> **Work request**:
Reproduce exactly the lines from the one containing "GOLDEN BANANA FRUIT" through the last line of the data, both ends included.
◆ ◆ ◆ ◆ ◆
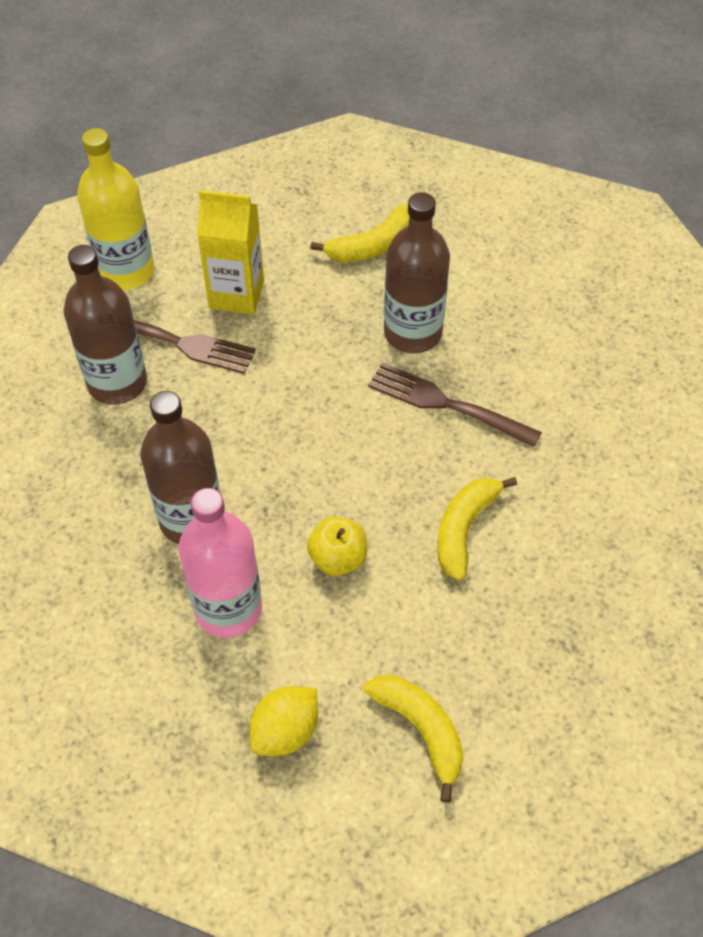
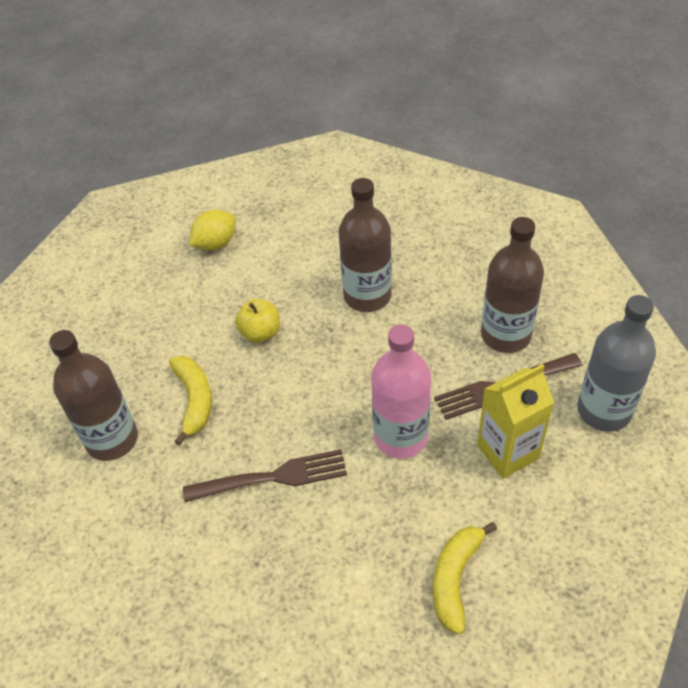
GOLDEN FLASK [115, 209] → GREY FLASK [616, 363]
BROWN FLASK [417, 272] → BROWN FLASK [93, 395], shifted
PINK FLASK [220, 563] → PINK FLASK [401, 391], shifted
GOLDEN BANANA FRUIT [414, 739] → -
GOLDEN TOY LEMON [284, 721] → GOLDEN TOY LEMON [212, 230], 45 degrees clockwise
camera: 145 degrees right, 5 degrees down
◆ ◆ ◆ ◆ ◆
> **Output for this task**:
GOLDEN BANANA FRUIT [414, 739] → -
GOLDEN TOY LEMON [284, 721] → GOLDEN TOY LEMON [212, 230], 45 degrees clockwise
camera: 145 degrees right, 5 degrees down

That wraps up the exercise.